Recorded information:
┌──

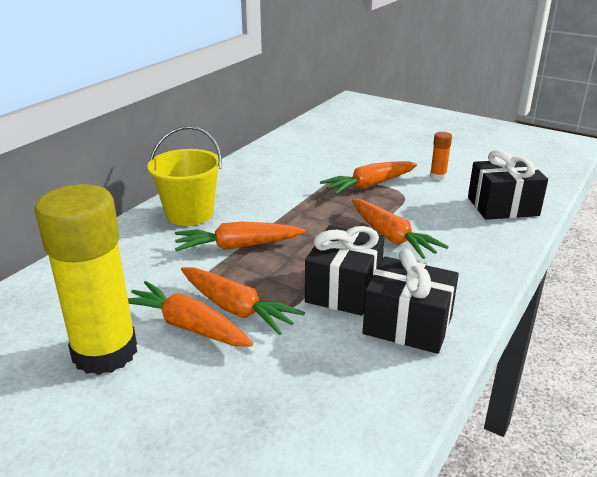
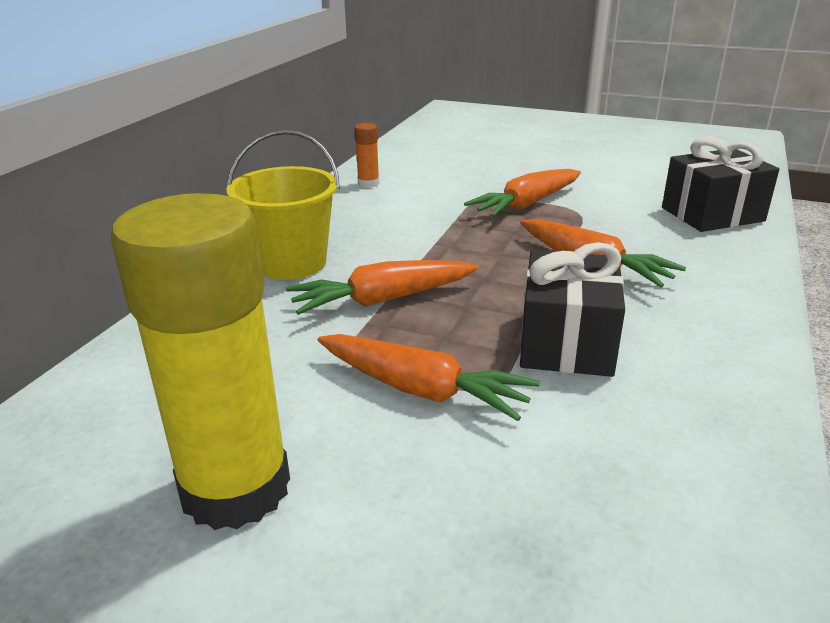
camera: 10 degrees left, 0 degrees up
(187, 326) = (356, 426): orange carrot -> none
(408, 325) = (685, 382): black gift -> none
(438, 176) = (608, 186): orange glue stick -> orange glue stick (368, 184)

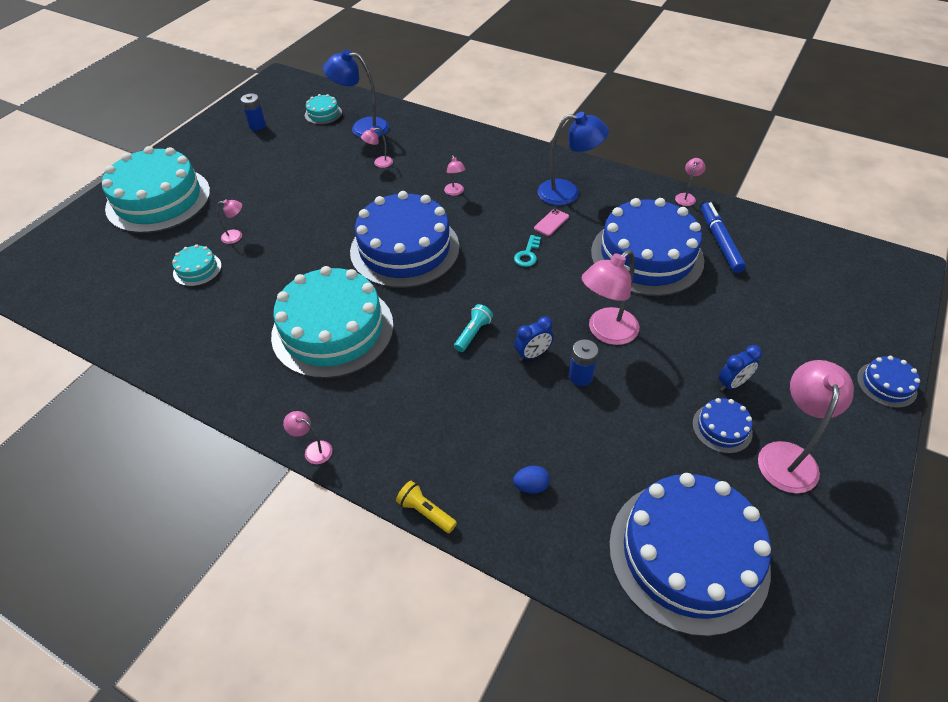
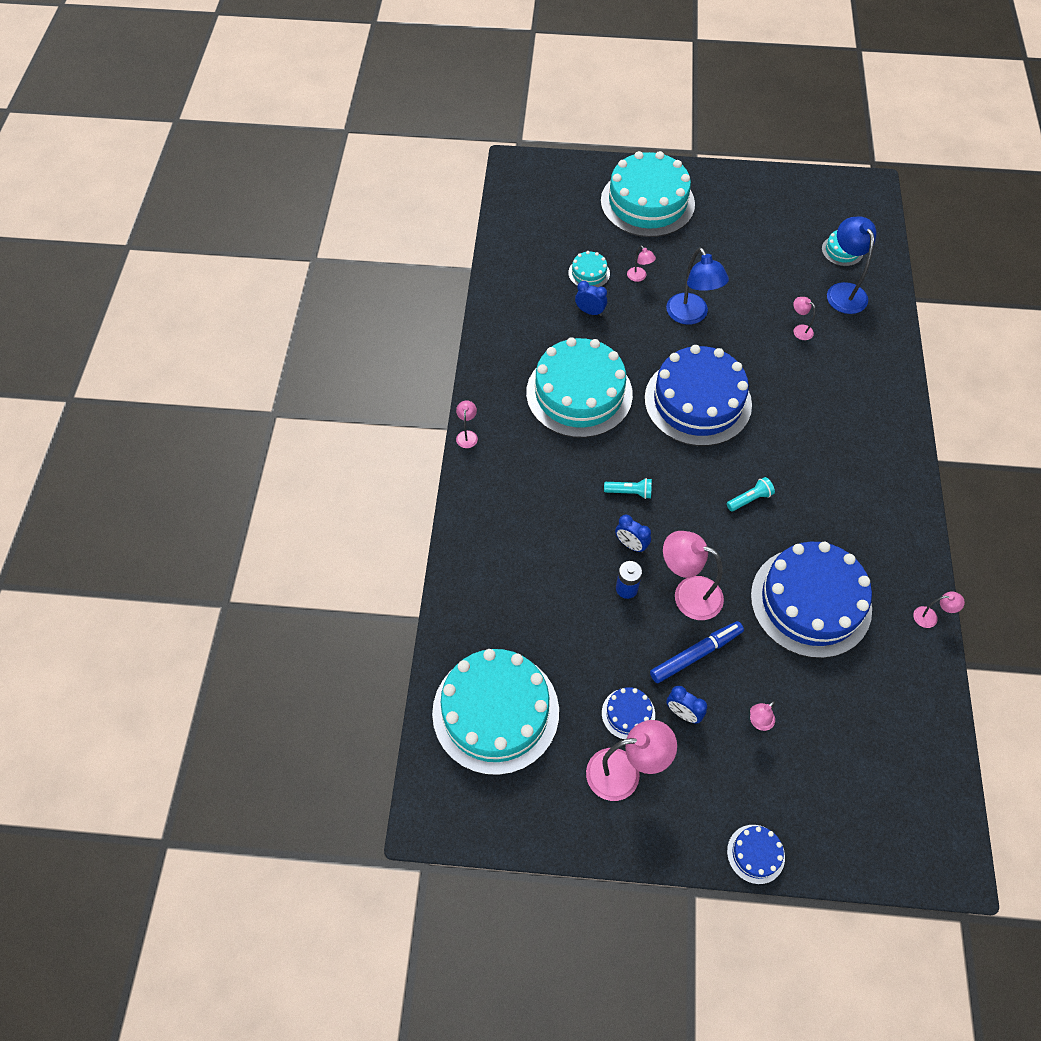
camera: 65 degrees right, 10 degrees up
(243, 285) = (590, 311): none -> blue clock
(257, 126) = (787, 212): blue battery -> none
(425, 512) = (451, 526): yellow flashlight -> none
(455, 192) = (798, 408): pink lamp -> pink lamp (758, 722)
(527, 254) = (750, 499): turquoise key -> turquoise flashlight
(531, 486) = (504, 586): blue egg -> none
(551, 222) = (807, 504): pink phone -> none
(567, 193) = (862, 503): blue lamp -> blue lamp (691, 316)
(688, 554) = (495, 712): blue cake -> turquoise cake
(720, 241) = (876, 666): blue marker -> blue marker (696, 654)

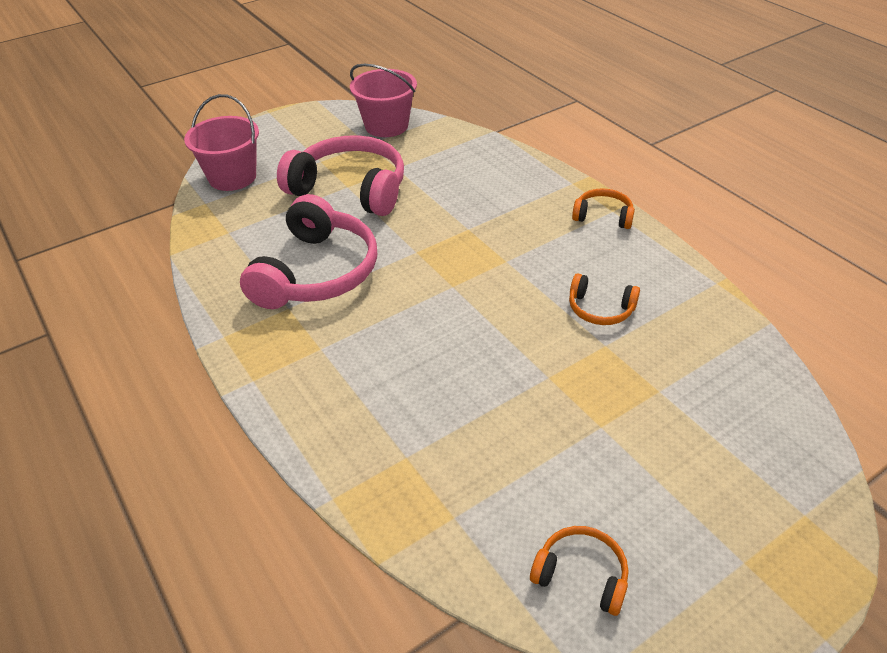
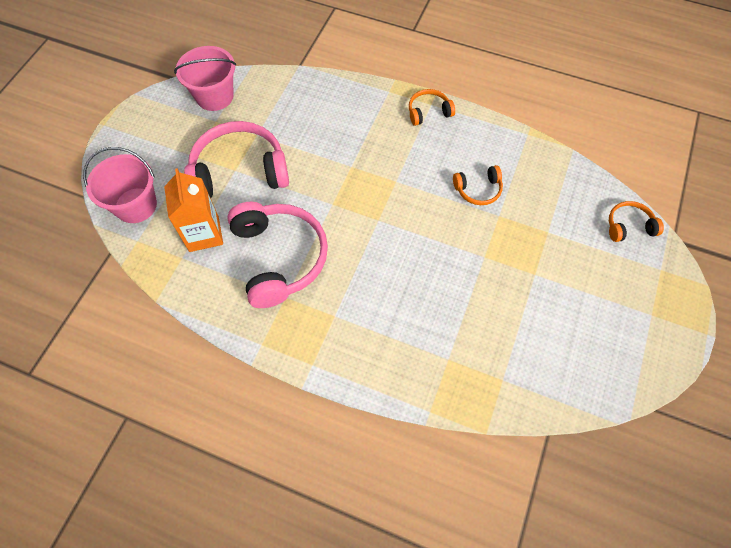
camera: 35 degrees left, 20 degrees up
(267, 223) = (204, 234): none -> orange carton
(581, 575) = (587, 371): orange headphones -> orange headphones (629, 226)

└──

Prompt:
Return each record exactly as given, excluding any image.

Final answer:
camera: 10 degrees left, 0 degrees up
(187, 326) = (356, 426): orange carrot -> none
(408, 325) = (685, 382): black gift -> none
(438, 176) = (608, 186): orange glue stick -> orange glue stick (368, 184)

camera: 65 degrees right, 10 degrees up
(243, 285) = (590, 311): none -> blue clock
(257, 126) = (787, 212): blue battery -> none
(425, 512) = (451, 526): yellow flashlight -> none
(455, 192) = (798, 408): pink lamp -> pink lamp (758, 722)
(527, 254) = (750, 499): turquoise key -> turquoise flashlight
(531, 486) = (504, 586): blue egg -> none
(551, 222) = (807, 504): pink phone -> none
(567, 193) = (862, 503): blue lamp -> blue lamp (691, 316)
(688, 554) = (495, 712): blue cake -> turquoise cake
(720, 241) = (876, 666): blue marker -> blue marker (696, 654)

camera: 35 degrees left, 20 degrees up
(267, 223) = (204, 234): none -> orange carton
(581, 575) = (587, 371): orange headphones -> orange headphones (629, 226)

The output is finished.